## INFORMATION PROVIDED

════════════════════

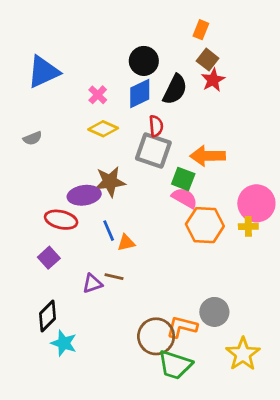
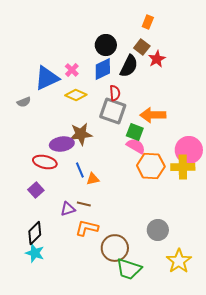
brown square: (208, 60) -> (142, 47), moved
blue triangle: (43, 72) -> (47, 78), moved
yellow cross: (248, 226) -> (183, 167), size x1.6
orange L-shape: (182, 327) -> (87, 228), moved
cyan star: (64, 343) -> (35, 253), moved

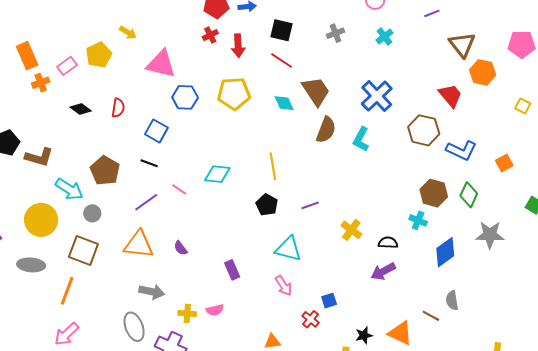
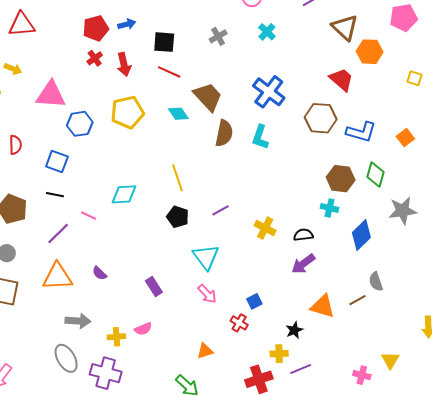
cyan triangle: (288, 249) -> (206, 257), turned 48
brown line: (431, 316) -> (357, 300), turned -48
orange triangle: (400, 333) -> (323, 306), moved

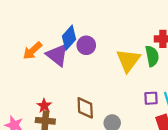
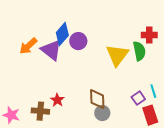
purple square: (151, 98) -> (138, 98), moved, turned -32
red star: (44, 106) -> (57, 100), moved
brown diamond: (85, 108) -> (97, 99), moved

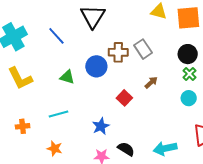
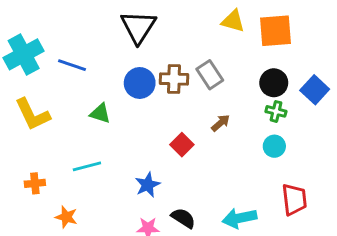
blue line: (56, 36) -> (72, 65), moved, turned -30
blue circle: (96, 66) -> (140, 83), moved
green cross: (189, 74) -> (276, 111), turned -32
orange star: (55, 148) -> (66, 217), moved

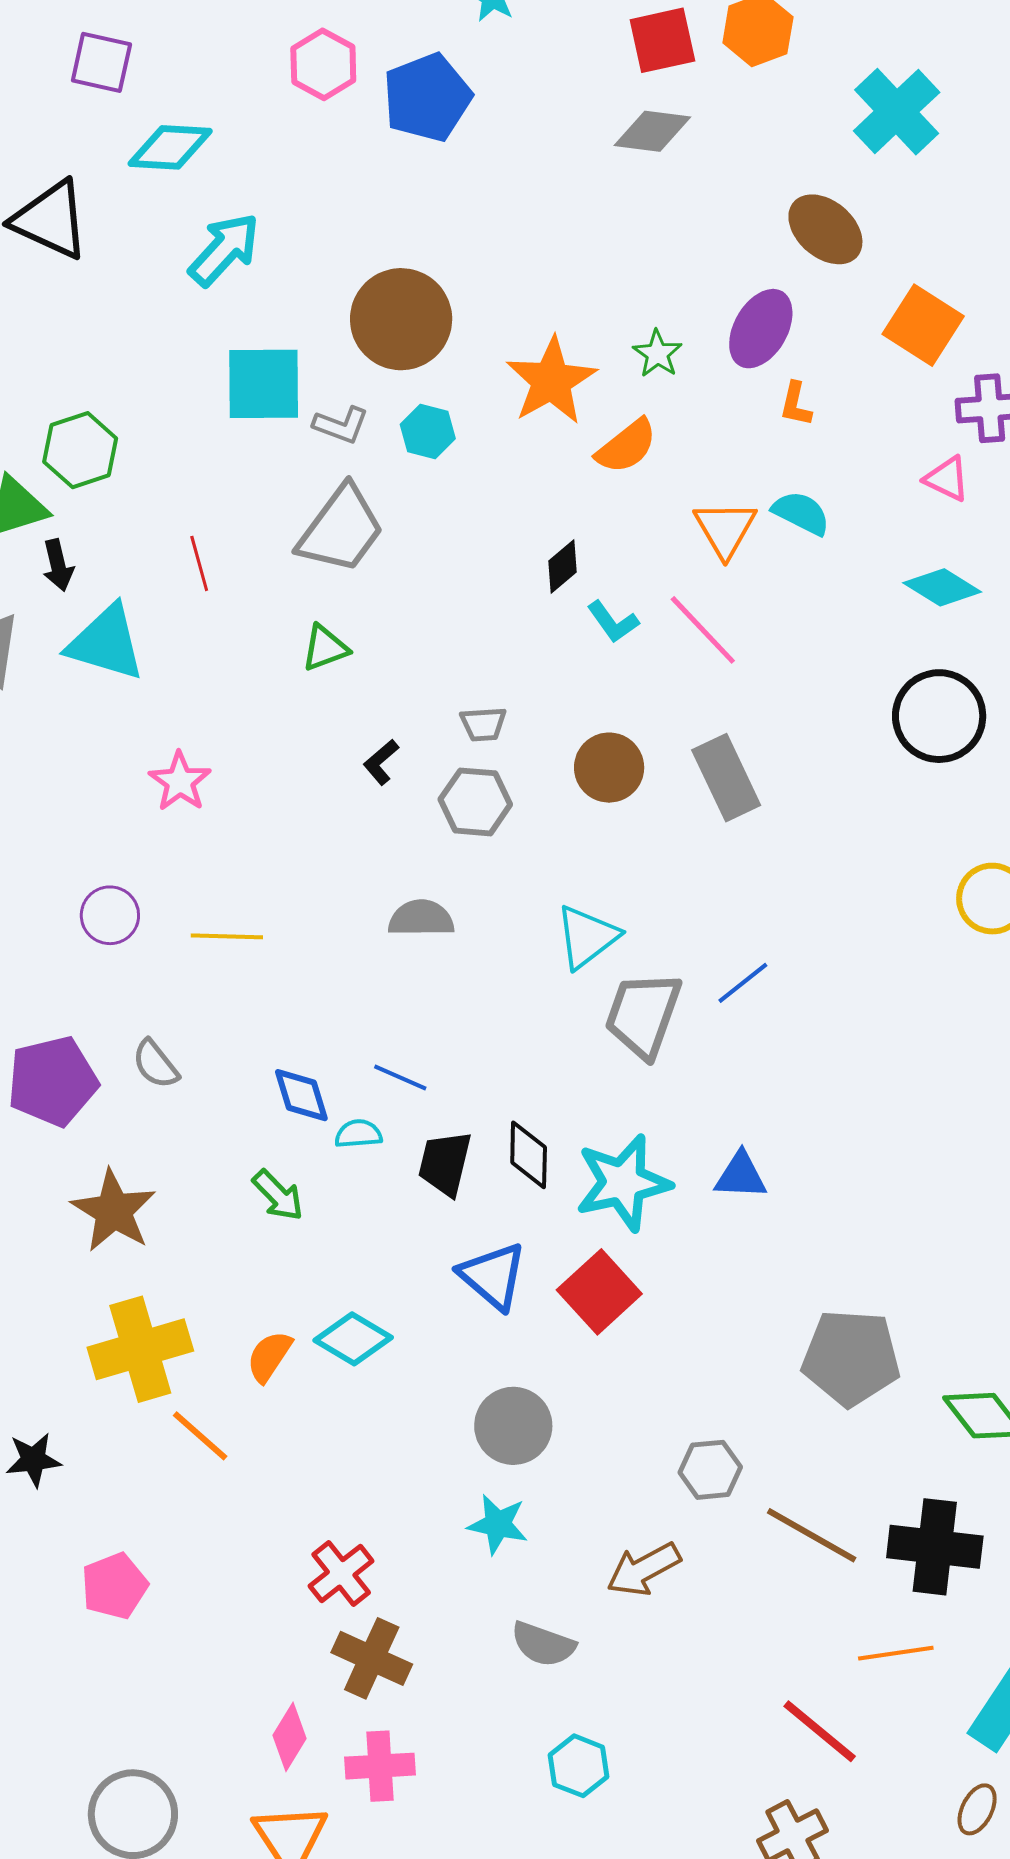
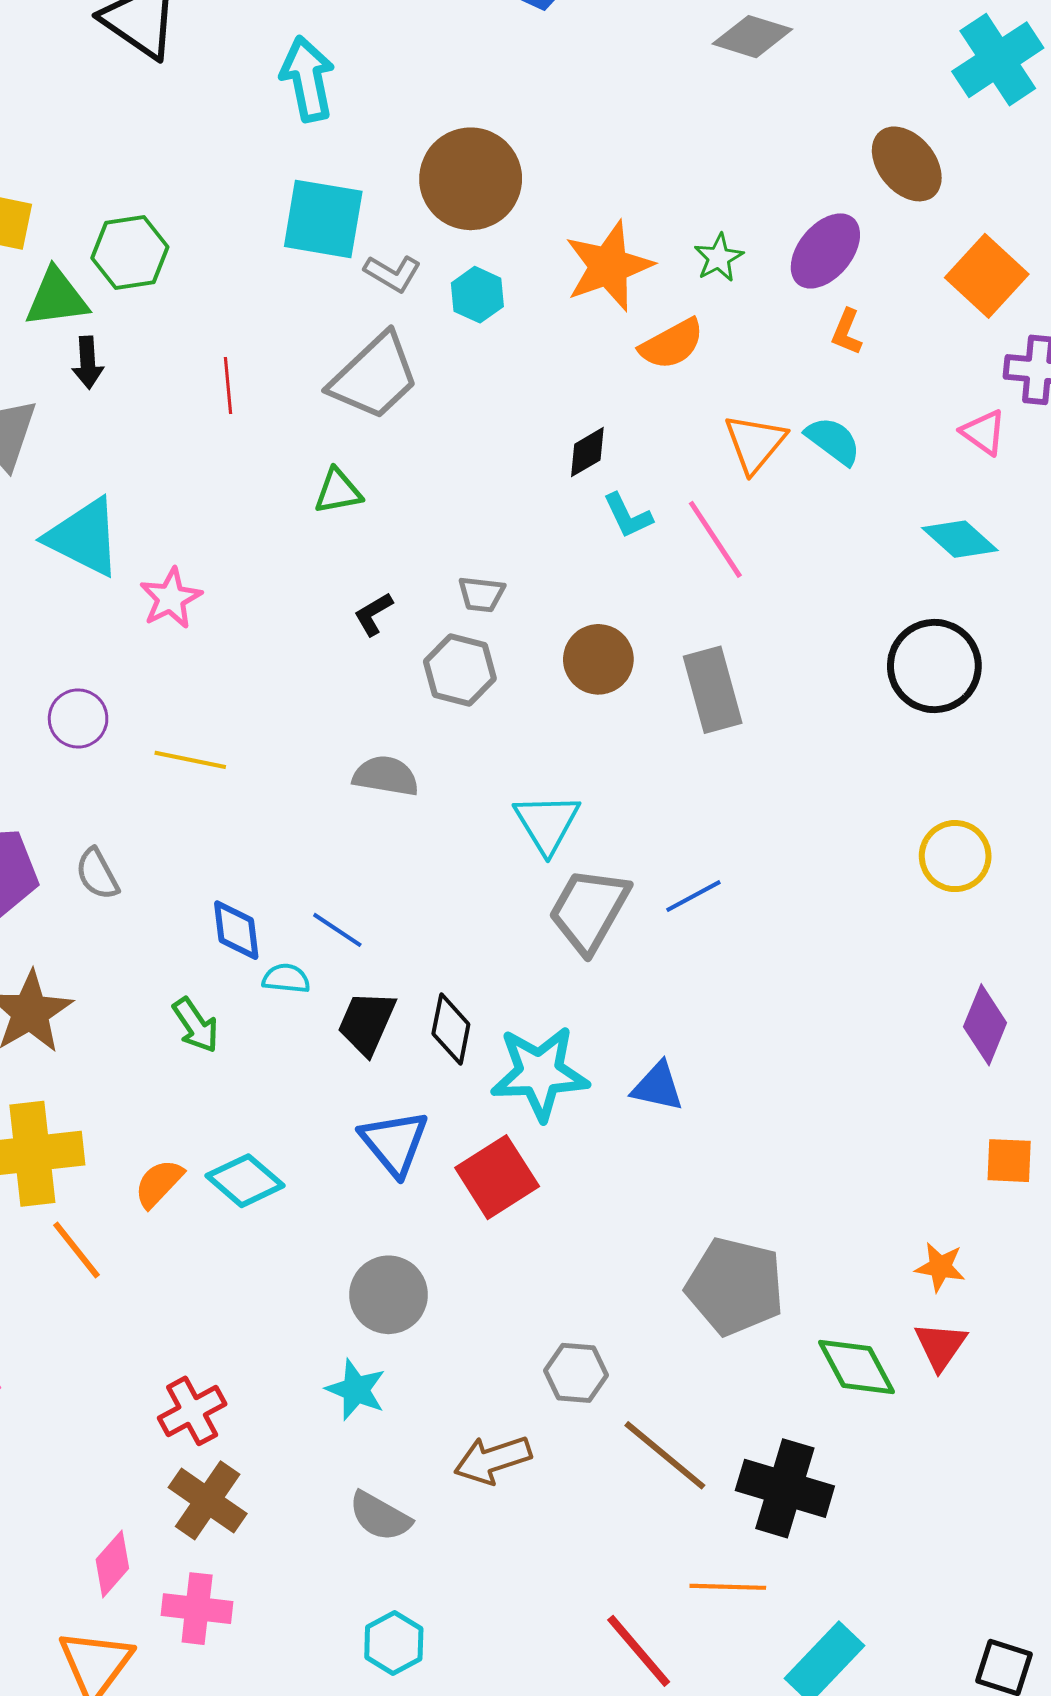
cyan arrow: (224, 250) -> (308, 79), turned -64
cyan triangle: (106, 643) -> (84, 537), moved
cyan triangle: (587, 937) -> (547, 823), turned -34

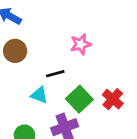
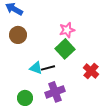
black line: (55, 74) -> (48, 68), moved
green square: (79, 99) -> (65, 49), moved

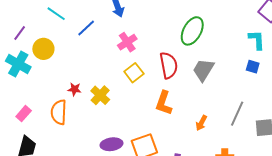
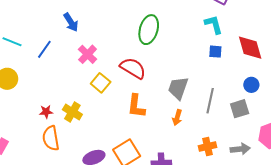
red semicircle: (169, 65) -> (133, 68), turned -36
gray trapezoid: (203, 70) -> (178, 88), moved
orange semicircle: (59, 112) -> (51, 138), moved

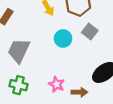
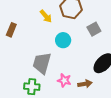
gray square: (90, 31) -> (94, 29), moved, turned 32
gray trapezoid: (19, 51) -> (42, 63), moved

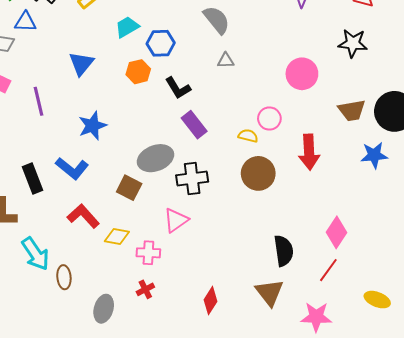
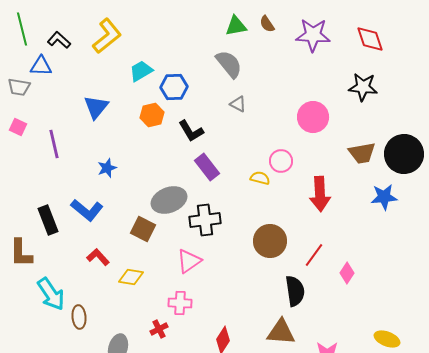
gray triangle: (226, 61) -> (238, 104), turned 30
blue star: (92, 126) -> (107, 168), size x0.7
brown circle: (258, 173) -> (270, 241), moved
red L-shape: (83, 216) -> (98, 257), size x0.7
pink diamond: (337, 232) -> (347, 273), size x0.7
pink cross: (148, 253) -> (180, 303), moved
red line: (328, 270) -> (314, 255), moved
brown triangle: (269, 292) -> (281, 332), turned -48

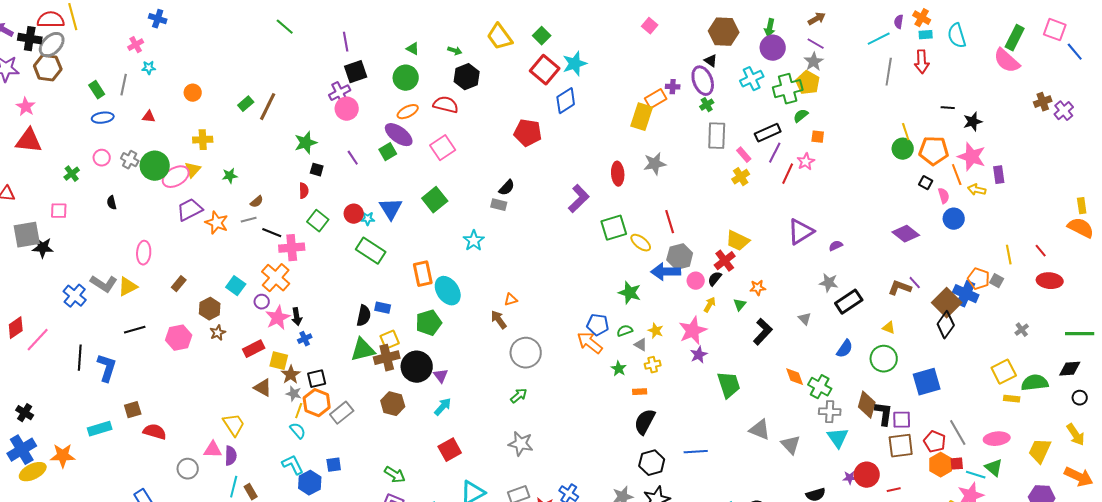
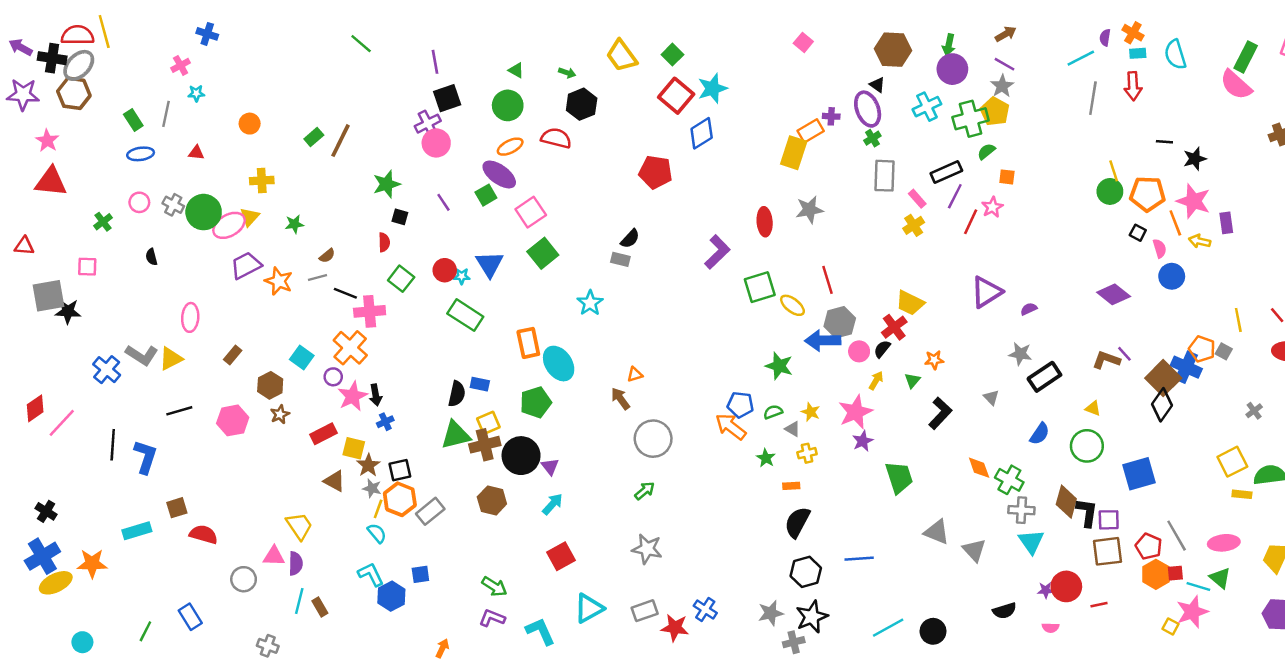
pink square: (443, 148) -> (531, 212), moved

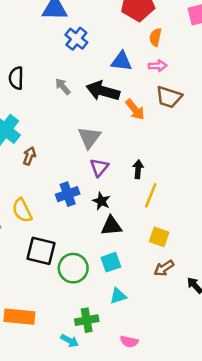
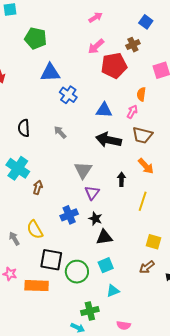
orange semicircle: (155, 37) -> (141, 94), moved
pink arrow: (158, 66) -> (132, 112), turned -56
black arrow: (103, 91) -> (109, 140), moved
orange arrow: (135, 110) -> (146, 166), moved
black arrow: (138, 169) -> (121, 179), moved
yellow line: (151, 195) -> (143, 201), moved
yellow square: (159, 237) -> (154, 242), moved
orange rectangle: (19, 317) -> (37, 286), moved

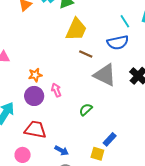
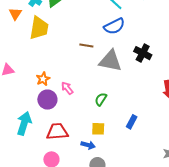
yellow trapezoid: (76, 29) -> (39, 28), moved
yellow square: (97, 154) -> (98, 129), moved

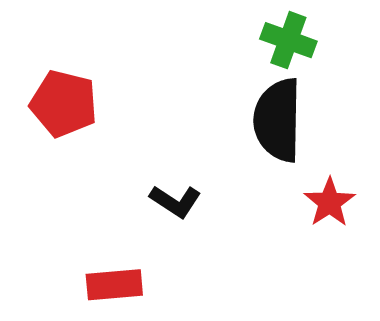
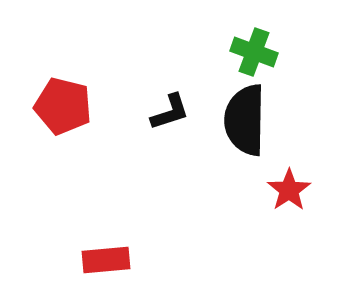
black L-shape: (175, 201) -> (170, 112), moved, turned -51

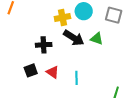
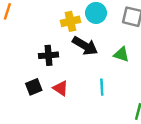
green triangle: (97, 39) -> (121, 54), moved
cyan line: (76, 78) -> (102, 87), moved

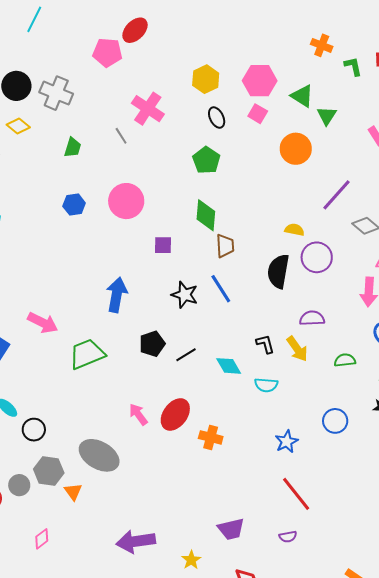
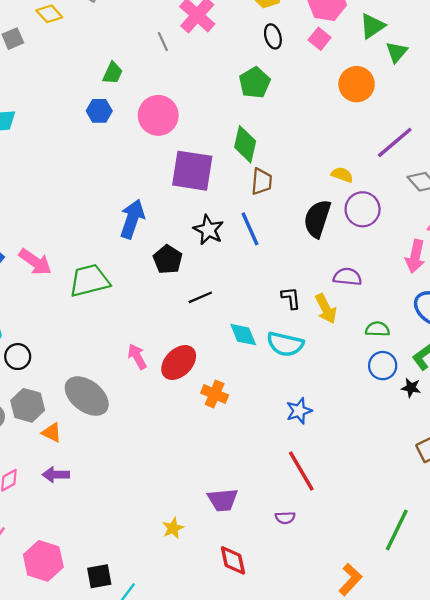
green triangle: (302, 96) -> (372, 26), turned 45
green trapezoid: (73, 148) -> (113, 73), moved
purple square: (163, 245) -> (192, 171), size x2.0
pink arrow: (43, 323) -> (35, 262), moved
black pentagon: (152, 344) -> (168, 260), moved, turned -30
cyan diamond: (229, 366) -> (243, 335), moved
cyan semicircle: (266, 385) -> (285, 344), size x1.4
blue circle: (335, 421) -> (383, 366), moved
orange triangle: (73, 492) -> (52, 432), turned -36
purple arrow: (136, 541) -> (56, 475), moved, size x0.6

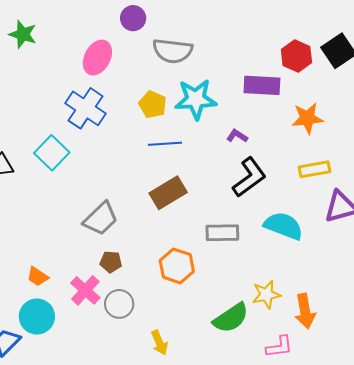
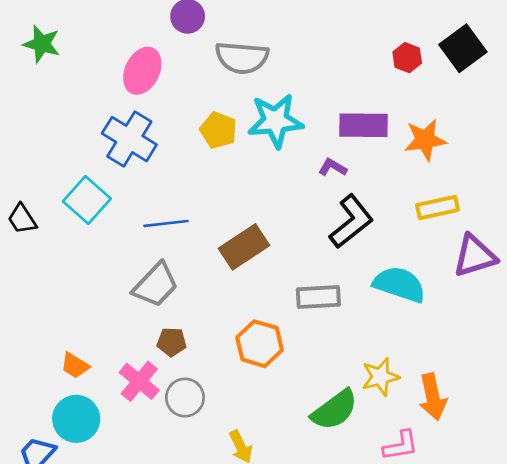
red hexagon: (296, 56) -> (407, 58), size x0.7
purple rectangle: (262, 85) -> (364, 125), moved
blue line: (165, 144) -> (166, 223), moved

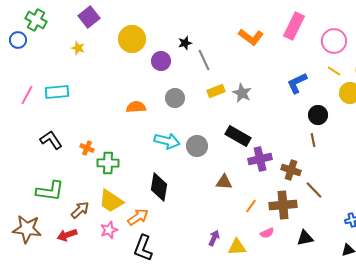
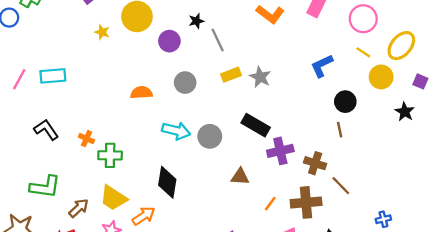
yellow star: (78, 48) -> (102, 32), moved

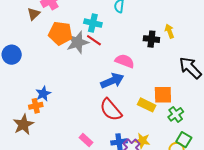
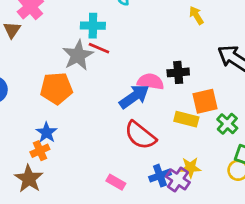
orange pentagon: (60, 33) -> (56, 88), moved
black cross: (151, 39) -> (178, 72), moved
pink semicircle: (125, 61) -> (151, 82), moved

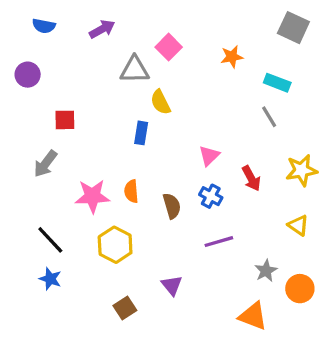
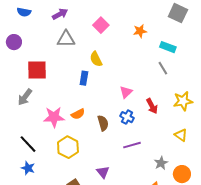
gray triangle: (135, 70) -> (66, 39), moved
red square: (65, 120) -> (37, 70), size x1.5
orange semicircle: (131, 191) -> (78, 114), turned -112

════════════════════

## WHAT IS REQUIRED
With the pictures dropped, write out all of the entries word for word.

## RESPONSE TO THIS EXERCISE
brown square: (208, 60) -> (142, 47), moved
blue triangle: (43, 72) -> (47, 78), moved
yellow cross: (248, 226) -> (183, 167), size x1.6
orange L-shape: (182, 327) -> (87, 228), moved
cyan star: (64, 343) -> (35, 253), moved

cyan triangle: (288, 249) -> (206, 257), turned 48
brown line: (431, 316) -> (357, 300), turned -48
orange triangle: (400, 333) -> (323, 306), moved

purple square: (151, 98) -> (138, 98), moved, turned -32
red star: (44, 106) -> (57, 100), moved
brown diamond: (85, 108) -> (97, 99), moved

blue line: (56, 36) -> (72, 65), moved, turned -30
blue circle: (96, 66) -> (140, 83), moved
green cross: (189, 74) -> (276, 111), turned -32
orange star: (55, 148) -> (66, 217), moved

cyan arrow: (224, 250) -> (308, 79), turned -64
cyan triangle: (106, 643) -> (84, 537), moved
cyan triangle: (587, 937) -> (547, 823), turned -34

black line: (55, 74) -> (48, 68), moved
green square: (79, 99) -> (65, 49), moved

red semicircle: (169, 65) -> (133, 68), turned -36
gray trapezoid: (203, 70) -> (178, 88), moved
orange semicircle: (59, 112) -> (51, 138), moved

gray square: (90, 31) -> (94, 29), moved, turned 32
gray trapezoid: (19, 51) -> (42, 63), moved

gray triangle: (226, 61) -> (238, 104), turned 30
blue star: (92, 126) -> (107, 168), size x0.7
brown circle: (258, 173) -> (270, 241), moved
red L-shape: (83, 216) -> (98, 257), size x0.7
pink diamond: (337, 232) -> (347, 273), size x0.7
pink cross: (148, 253) -> (180, 303), moved
red line: (328, 270) -> (314, 255), moved
brown triangle: (269, 292) -> (281, 332), turned -48

pink square: (443, 148) -> (531, 212), moved

orange semicircle: (155, 37) -> (141, 94), moved
pink arrow: (158, 66) -> (132, 112), turned -56
black arrow: (103, 91) -> (109, 140), moved
orange arrow: (135, 110) -> (146, 166), moved
black arrow: (138, 169) -> (121, 179), moved
yellow line: (151, 195) -> (143, 201), moved
yellow square: (159, 237) -> (154, 242), moved
orange rectangle: (19, 317) -> (37, 286), moved

yellow trapezoid: (76, 29) -> (39, 28), moved
yellow square: (97, 154) -> (98, 129), moved

black L-shape: (175, 201) -> (170, 112), moved, turned -51

green triangle: (97, 39) -> (121, 54), moved
cyan line: (76, 78) -> (102, 87), moved

green triangle: (302, 96) -> (372, 26), turned 45
green trapezoid: (73, 148) -> (113, 73), moved
purple square: (163, 245) -> (192, 171), size x2.0
pink arrow: (43, 323) -> (35, 262), moved
black pentagon: (152, 344) -> (168, 260), moved, turned -30
cyan diamond: (229, 366) -> (243, 335), moved
cyan semicircle: (266, 385) -> (285, 344), size x1.4
blue circle: (335, 421) -> (383, 366), moved
orange triangle: (73, 492) -> (52, 432), turned -36
purple arrow: (136, 541) -> (56, 475), moved, size x0.6

red hexagon: (296, 56) -> (407, 58), size x0.7
purple rectangle: (262, 85) -> (364, 125), moved
blue line: (165, 144) -> (166, 223), moved

yellow star: (78, 48) -> (102, 32), moved

orange pentagon: (60, 33) -> (56, 88), moved
black cross: (151, 39) -> (178, 72), moved
pink semicircle: (125, 61) -> (151, 82), moved

gray triangle: (135, 70) -> (66, 39), moved
red square: (65, 120) -> (37, 70), size x1.5
orange semicircle: (131, 191) -> (78, 114), turned -112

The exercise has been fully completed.